### Given records:
══════════════════════════════

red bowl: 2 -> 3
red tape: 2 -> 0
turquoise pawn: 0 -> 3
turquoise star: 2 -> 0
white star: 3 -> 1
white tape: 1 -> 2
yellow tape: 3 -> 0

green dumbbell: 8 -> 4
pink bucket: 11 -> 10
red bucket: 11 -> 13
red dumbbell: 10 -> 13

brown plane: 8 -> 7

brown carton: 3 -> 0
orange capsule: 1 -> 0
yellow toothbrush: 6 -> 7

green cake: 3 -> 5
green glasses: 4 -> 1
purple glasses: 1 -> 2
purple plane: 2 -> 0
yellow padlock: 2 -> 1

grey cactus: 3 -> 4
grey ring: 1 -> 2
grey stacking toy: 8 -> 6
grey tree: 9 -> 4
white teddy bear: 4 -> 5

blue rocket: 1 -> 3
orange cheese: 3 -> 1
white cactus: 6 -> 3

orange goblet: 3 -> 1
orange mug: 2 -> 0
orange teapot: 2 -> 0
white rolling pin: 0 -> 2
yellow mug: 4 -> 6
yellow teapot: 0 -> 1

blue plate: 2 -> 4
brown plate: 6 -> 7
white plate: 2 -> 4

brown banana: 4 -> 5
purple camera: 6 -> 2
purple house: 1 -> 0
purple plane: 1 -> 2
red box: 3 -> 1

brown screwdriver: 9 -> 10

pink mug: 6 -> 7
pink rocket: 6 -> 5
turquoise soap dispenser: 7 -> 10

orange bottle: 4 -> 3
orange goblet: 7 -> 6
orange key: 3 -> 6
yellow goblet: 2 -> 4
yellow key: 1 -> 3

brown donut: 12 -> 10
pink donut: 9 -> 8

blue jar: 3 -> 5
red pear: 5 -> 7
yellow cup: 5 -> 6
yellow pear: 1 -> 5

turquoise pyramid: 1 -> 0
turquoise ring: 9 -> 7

══════════════════════════════

### Problem:
Transcribe the lines from the first line of the records through the line that contains "orange mug: 2 -> 0", both included, and add nothing else.

### Final answer:
red bowl: 2 -> 3
red tape: 2 -> 0
turquoise pawn: 0 -> 3
turquoise star: 2 -> 0
white star: 3 -> 1
white tape: 1 -> 2
yellow tape: 3 -> 0

green dumbbell: 8 -> 4
pink bucket: 11 -> 10
red bucket: 11 -> 13
red dumbbell: 10 -> 13

brown plane: 8 -> 7

brown carton: 3 -> 0
orange capsule: 1 -> 0
yellow toothbrush: 6 -> 7

green cake: 3 -> 5
green glasses: 4 -> 1
purple glasses: 1 -> 2
purple plane: 2 -> 0
yellow padlock: 2 -> 1

grey cactus: 3 -> 4
grey ring: 1 -> 2
grey stacking toy: 8 -> 6
grey tree: 9 -> 4
white teddy bear: 4 -> 5

blue rocket: 1 -> 3
orange cheese: 3 -> 1
white cactus: 6 -> 3

orange goblet: 3 -> 1
orange mug: 2 -> 0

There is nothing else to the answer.